--- Task to complete ---
Copy out all the records with "moved" replaced by "shifted" and everything else unchanged. Leave the picture lines out.
Dataset start
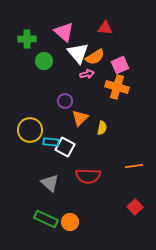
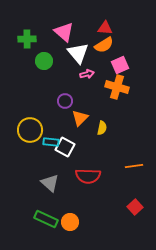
orange semicircle: moved 9 px right, 12 px up
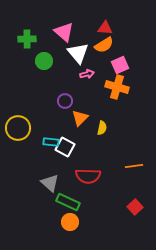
yellow circle: moved 12 px left, 2 px up
green rectangle: moved 22 px right, 17 px up
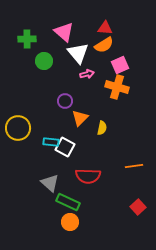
red square: moved 3 px right
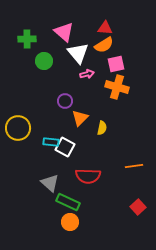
pink square: moved 4 px left, 1 px up; rotated 12 degrees clockwise
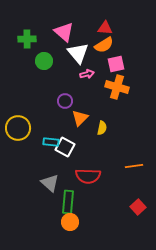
green rectangle: rotated 70 degrees clockwise
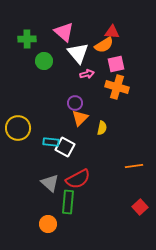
red triangle: moved 7 px right, 4 px down
purple circle: moved 10 px right, 2 px down
red semicircle: moved 10 px left, 3 px down; rotated 30 degrees counterclockwise
red square: moved 2 px right
orange circle: moved 22 px left, 2 px down
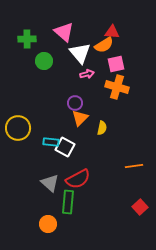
white triangle: moved 2 px right
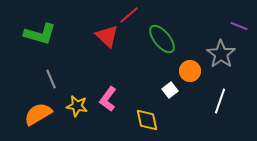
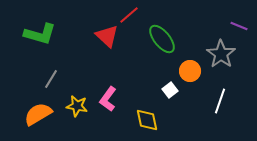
gray line: rotated 54 degrees clockwise
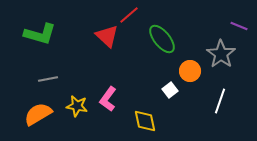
gray line: moved 3 px left; rotated 48 degrees clockwise
yellow diamond: moved 2 px left, 1 px down
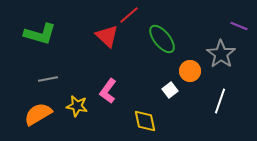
pink L-shape: moved 8 px up
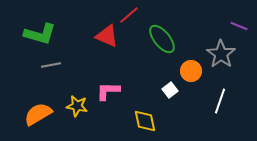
red triangle: rotated 20 degrees counterclockwise
orange circle: moved 1 px right
gray line: moved 3 px right, 14 px up
pink L-shape: rotated 55 degrees clockwise
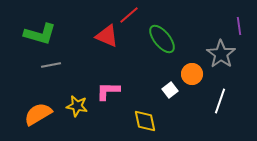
purple line: rotated 60 degrees clockwise
orange circle: moved 1 px right, 3 px down
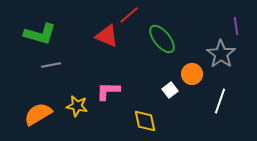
purple line: moved 3 px left
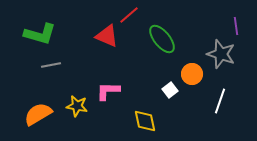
gray star: rotated 16 degrees counterclockwise
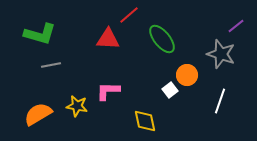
purple line: rotated 60 degrees clockwise
red triangle: moved 1 px right, 3 px down; rotated 20 degrees counterclockwise
orange circle: moved 5 px left, 1 px down
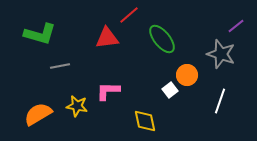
red triangle: moved 1 px left, 1 px up; rotated 10 degrees counterclockwise
gray line: moved 9 px right, 1 px down
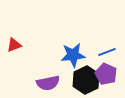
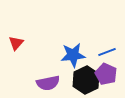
red triangle: moved 2 px right, 2 px up; rotated 28 degrees counterclockwise
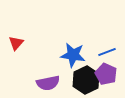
blue star: rotated 15 degrees clockwise
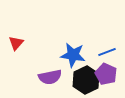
purple semicircle: moved 2 px right, 6 px up
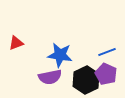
red triangle: rotated 28 degrees clockwise
blue star: moved 13 px left
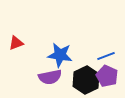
blue line: moved 1 px left, 4 px down
purple pentagon: moved 1 px right, 2 px down
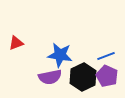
black hexagon: moved 3 px left, 3 px up
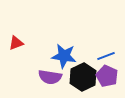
blue star: moved 4 px right, 1 px down
purple semicircle: rotated 20 degrees clockwise
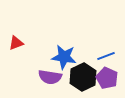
blue star: moved 1 px down
purple pentagon: moved 2 px down
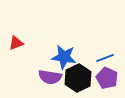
blue line: moved 1 px left, 2 px down
black hexagon: moved 5 px left, 1 px down
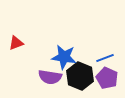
black hexagon: moved 2 px right, 2 px up; rotated 12 degrees counterclockwise
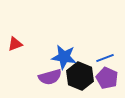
red triangle: moved 1 px left, 1 px down
purple semicircle: rotated 25 degrees counterclockwise
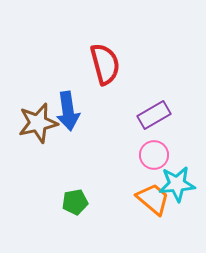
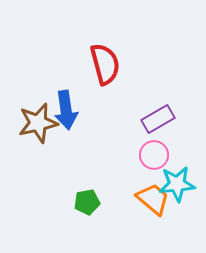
blue arrow: moved 2 px left, 1 px up
purple rectangle: moved 4 px right, 4 px down
green pentagon: moved 12 px right
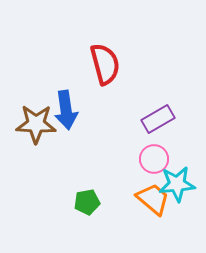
brown star: moved 2 px left, 1 px down; rotated 15 degrees clockwise
pink circle: moved 4 px down
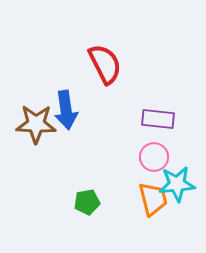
red semicircle: rotated 12 degrees counterclockwise
purple rectangle: rotated 36 degrees clockwise
pink circle: moved 2 px up
orange trapezoid: rotated 36 degrees clockwise
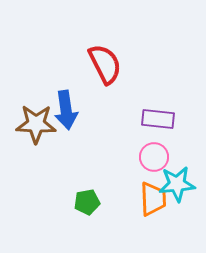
orange trapezoid: rotated 12 degrees clockwise
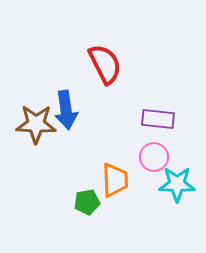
cyan star: rotated 6 degrees clockwise
orange trapezoid: moved 38 px left, 19 px up
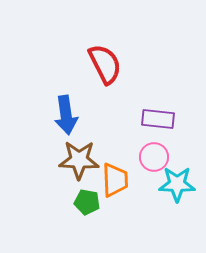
blue arrow: moved 5 px down
brown star: moved 43 px right, 36 px down
green pentagon: rotated 20 degrees clockwise
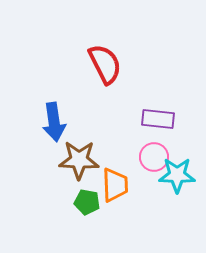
blue arrow: moved 12 px left, 7 px down
orange trapezoid: moved 5 px down
cyan star: moved 9 px up
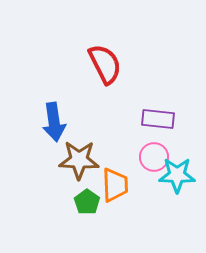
green pentagon: rotated 25 degrees clockwise
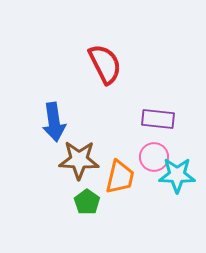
orange trapezoid: moved 5 px right, 8 px up; rotated 15 degrees clockwise
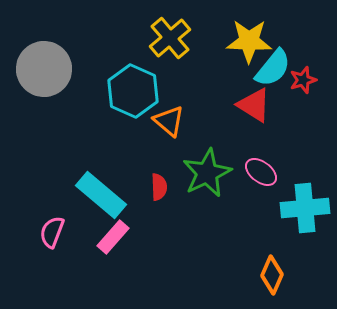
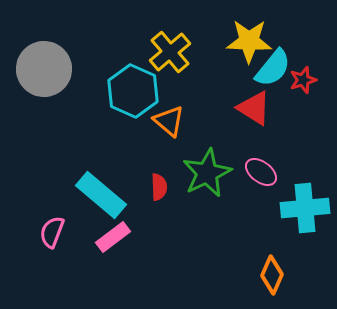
yellow cross: moved 14 px down
red triangle: moved 3 px down
pink rectangle: rotated 12 degrees clockwise
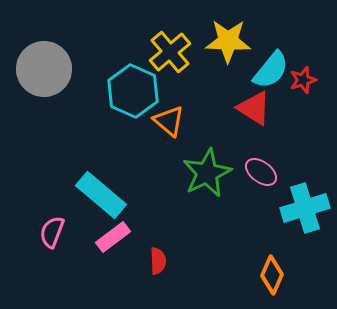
yellow star: moved 21 px left
cyan semicircle: moved 2 px left, 2 px down
red semicircle: moved 1 px left, 74 px down
cyan cross: rotated 12 degrees counterclockwise
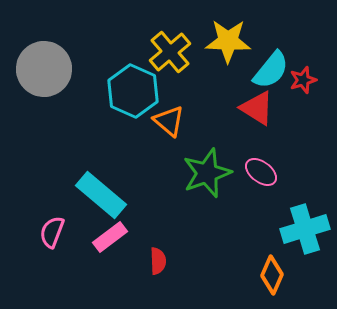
red triangle: moved 3 px right
green star: rotated 6 degrees clockwise
cyan cross: moved 21 px down
pink rectangle: moved 3 px left
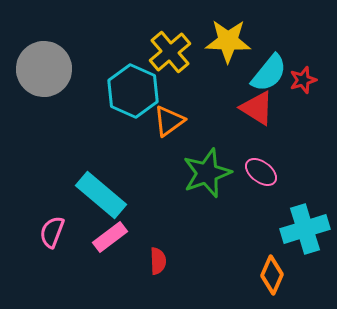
cyan semicircle: moved 2 px left, 3 px down
orange triangle: rotated 44 degrees clockwise
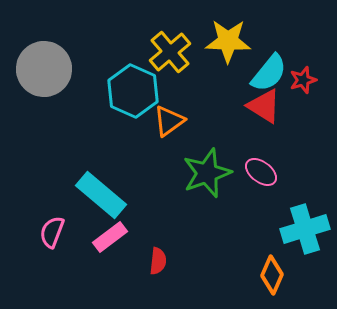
red triangle: moved 7 px right, 2 px up
red semicircle: rotated 8 degrees clockwise
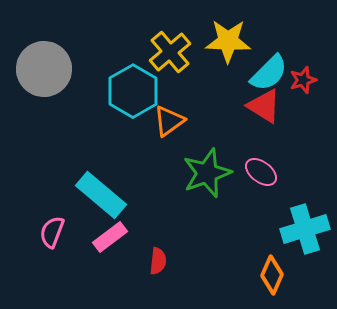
cyan semicircle: rotated 6 degrees clockwise
cyan hexagon: rotated 6 degrees clockwise
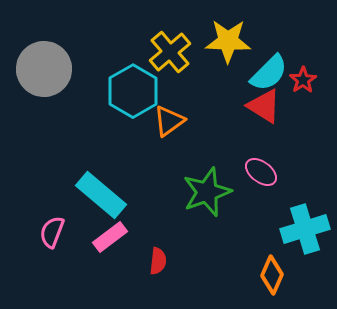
red star: rotated 16 degrees counterclockwise
green star: moved 19 px down
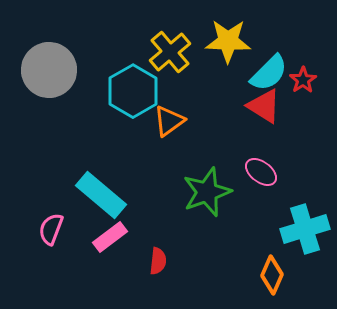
gray circle: moved 5 px right, 1 px down
pink semicircle: moved 1 px left, 3 px up
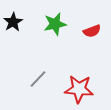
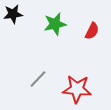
black star: moved 8 px up; rotated 24 degrees clockwise
red semicircle: rotated 42 degrees counterclockwise
red star: moved 2 px left
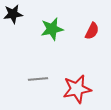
green star: moved 3 px left, 5 px down
gray line: rotated 42 degrees clockwise
red star: rotated 16 degrees counterclockwise
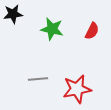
green star: rotated 25 degrees clockwise
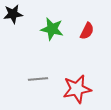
red semicircle: moved 5 px left
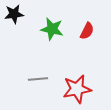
black star: moved 1 px right
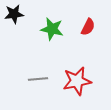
red semicircle: moved 1 px right, 4 px up
red star: moved 8 px up
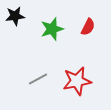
black star: moved 1 px right, 2 px down
green star: rotated 30 degrees counterclockwise
gray line: rotated 24 degrees counterclockwise
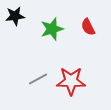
red semicircle: rotated 126 degrees clockwise
red star: moved 6 px left; rotated 12 degrees clockwise
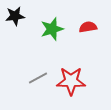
red semicircle: rotated 108 degrees clockwise
gray line: moved 1 px up
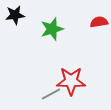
black star: moved 1 px up
red semicircle: moved 11 px right, 5 px up
gray line: moved 13 px right, 16 px down
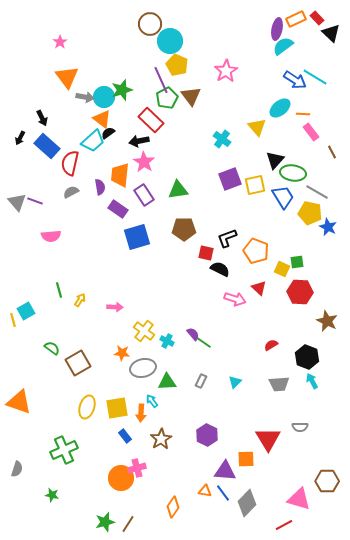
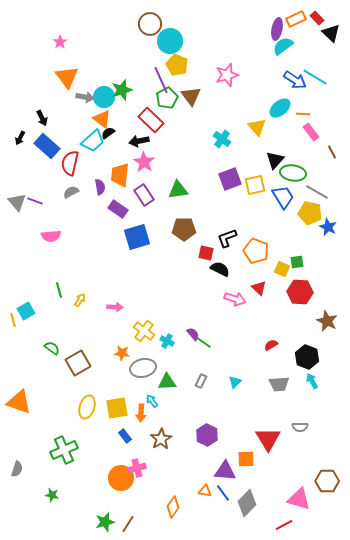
pink star at (226, 71): moved 1 px right, 4 px down; rotated 15 degrees clockwise
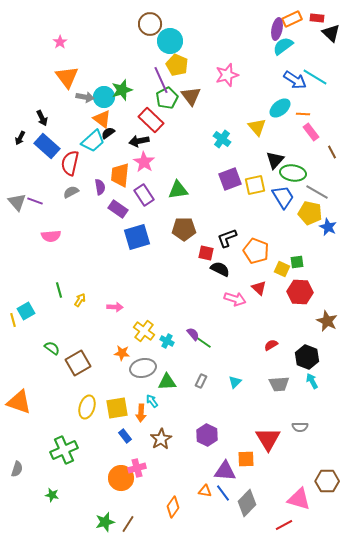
red rectangle at (317, 18): rotated 40 degrees counterclockwise
orange rectangle at (296, 19): moved 4 px left
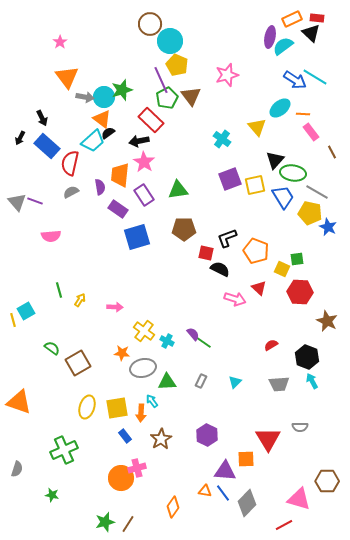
purple ellipse at (277, 29): moved 7 px left, 8 px down
black triangle at (331, 33): moved 20 px left
green square at (297, 262): moved 3 px up
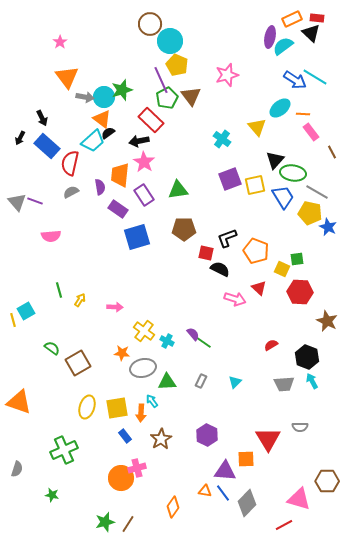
gray trapezoid at (279, 384): moved 5 px right
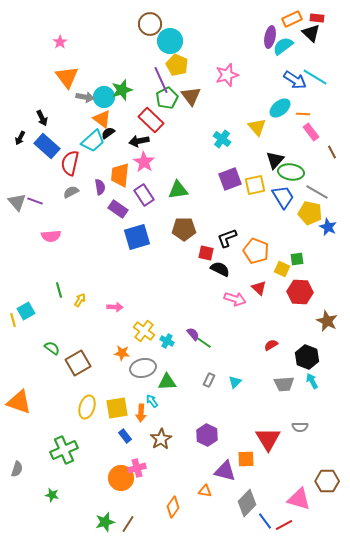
green ellipse at (293, 173): moved 2 px left, 1 px up
gray rectangle at (201, 381): moved 8 px right, 1 px up
purple triangle at (225, 471): rotated 10 degrees clockwise
blue line at (223, 493): moved 42 px right, 28 px down
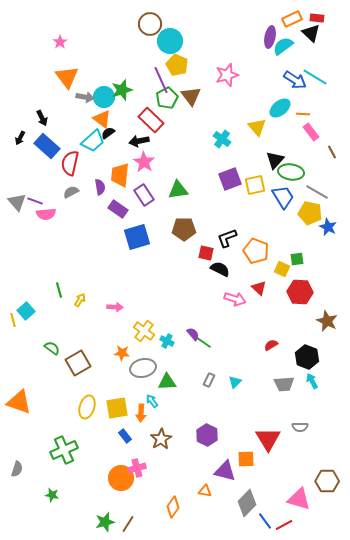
pink semicircle at (51, 236): moved 5 px left, 22 px up
cyan square at (26, 311): rotated 12 degrees counterclockwise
Dataset end
--- The output ---
orange semicircle: shifted 9 px right, 12 px up
yellow circle: shifted 12 px left, 2 px up
green rectangle: shifted 22 px right, 17 px up
red square: shifted 3 px right
pink square: shifted 4 px left, 1 px up; rotated 12 degrees clockwise
green rectangle: rotated 70 degrees clockwise
red triangle: shifted 7 px right, 4 px down
purple circle: shifted 10 px right, 2 px down
red semicircle: shifted 10 px left, 3 px down; rotated 30 degrees counterclockwise
red square: shifted 2 px right
orange circle: shifted 22 px left, 2 px down
white triangle: shifted 2 px right
gray line: rotated 54 degrees clockwise
gray line: shifted 3 px left; rotated 48 degrees clockwise
yellow diamond: shifted 2 px left, 1 px down
pink L-shape: shifted 8 px up
red triangle: rotated 20 degrees counterclockwise
orange circle: shifted 1 px right
gray line: shifted 3 px right, 14 px up
pink L-shape: rotated 55 degrees clockwise
purple line: rotated 60 degrees clockwise
orange circle: shifted 1 px right, 3 px down
purple line: shifted 3 px left
gray star: rotated 16 degrees counterclockwise
purple line: rotated 60 degrees clockwise
red triangle: shifted 1 px right, 3 px down; rotated 20 degrees counterclockwise
orange circle: shifted 5 px left, 1 px down
red triangle: shifted 1 px left, 1 px up; rotated 10 degrees counterclockwise
gray line: shifted 9 px right, 1 px down
red triangle: shifted 2 px right, 2 px up; rotated 28 degrees counterclockwise
blue star: rotated 15 degrees clockwise
purple semicircle: shifted 2 px right, 6 px up
red triangle: rotated 28 degrees clockwise
blue star: shifted 13 px left
blue line: shifted 1 px left, 4 px down
purple pentagon: shifted 1 px right, 2 px down
black hexagon: shifted 3 px left, 3 px up
blue star: shifted 4 px right, 1 px down
purple semicircle: rotated 20 degrees clockwise
blue star: shifted 1 px down
purple pentagon: shifted 2 px down
blue line: shifted 1 px left, 2 px down
black hexagon: shifted 5 px left, 1 px down
black hexagon: shifted 2 px right, 2 px up; rotated 12 degrees counterclockwise
red triangle: shifted 1 px left, 1 px down
purple semicircle: rotated 25 degrees counterclockwise
blue arrow: shifted 2 px left, 1 px up
purple rectangle: shifted 4 px right, 4 px down
green pentagon: shifted 12 px right
brown star: shifted 2 px left, 1 px down; rotated 15 degrees clockwise
pink circle: shifted 4 px down
red semicircle: rotated 12 degrees counterclockwise
purple rectangle: rotated 36 degrees clockwise
pink circle: shifted 2 px up
orange trapezoid: rotated 36 degrees clockwise
orange trapezoid: rotated 12 degrees clockwise
cyan star: rotated 6 degrees clockwise
orange trapezoid: shifted 38 px left, 19 px up
blue arrow: shifted 5 px down
brown star: shifted 43 px right, 36 px down
green pentagon: rotated 20 degrees clockwise
blue arrow: shifted 12 px left, 7 px down
orange trapezoid: shifted 5 px down
cyan star: shifted 9 px up
green pentagon: rotated 25 degrees clockwise
orange trapezoid: shifted 5 px right, 8 px up; rotated 15 degrees clockwise
yellow cross: shifted 14 px down
red triangle: shifted 3 px down
pink rectangle: rotated 12 degrees clockwise
yellow star: shifted 21 px left
cyan semicircle: shifted 2 px left, 2 px down
red semicircle: shifted 1 px left, 74 px down
cyan cross: rotated 12 degrees counterclockwise
red triangle: shifted 3 px right
green star: rotated 6 degrees clockwise
cyan cross: shifted 21 px down
pink rectangle: shifted 3 px left
cyan semicircle: shifted 2 px left, 3 px down
orange triangle: rotated 44 degrees clockwise
red triangle: shifted 7 px right, 2 px up
red semicircle: rotated 8 degrees clockwise
cyan semicircle: rotated 6 degrees clockwise
cyan hexagon: rotated 6 degrees clockwise
red star: rotated 16 degrees counterclockwise
green star: shifted 19 px down
gray circle: shifted 5 px right, 1 px down
pink semicircle: shifted 1 px left, 3 px up
black star: shifted 8 px up; rotated 24 degrees clockwise
red semicircle: rotated 42 degrees counterclockwise
red star: shifted 2 px left
green star: shifted 3 px left, 5 px down
gray line: rotated 42 degrees clockwise
red star: rotated 16 degrees counterclockwise
green star: rotated 25 degrees clockwise
red semicircle: shifted 5 px left
black star: shifted 1 px right
red semicircle: shifted 1 px right, 4 px up
red star: shifted 8 px up
black star: shifted 1 px right, 2 px down
green star: rotated 30 degrees counterclockwise
gray line: rotated 24 degrees counterclockwise
red semicircle: rotated 126 degrees clockwise
red star: shifted 6 px left; rotated 12 degrees clockwise
red semicircle: rotated 108 degrees clockwise
gray line: shifted 1 px up
black star: shifted 1 px up
red semicircle: shifted 11 px right, 5 px up
gray line: shifted 13 px right, 16 px down
pink star at (226, 71): shifted 1 px right, 4 px down; rotated 15 degrees clockwise
red rectangle at (317, 18): rotated 40 degrees counterclockwise
orange rectangle at (296, 19): shifted 4 px left
purple ellipse at (277, 29): shifted 7 px left, 8 px down
black triangle at (331, 33): shifted 20 px left
green square at (297, 262): shifted 3 px up
gray trapezoid at (279, 384): shifted 5 px right
green ellipse at (293, 173): shifted 2 px left, 1 px up
gray rectangle at (201, 381): shifted 8 px right, 1 px up
purple triangle at (225, 471): rotated 10 degrees clockwise
blue line at (223, 493): shifted 42 px right, 28 px down
pink semicircle at (51, 236): shifted 5 px left, 22 px up
cyan square at (26, 311): rotated 12 degrees counterclockwise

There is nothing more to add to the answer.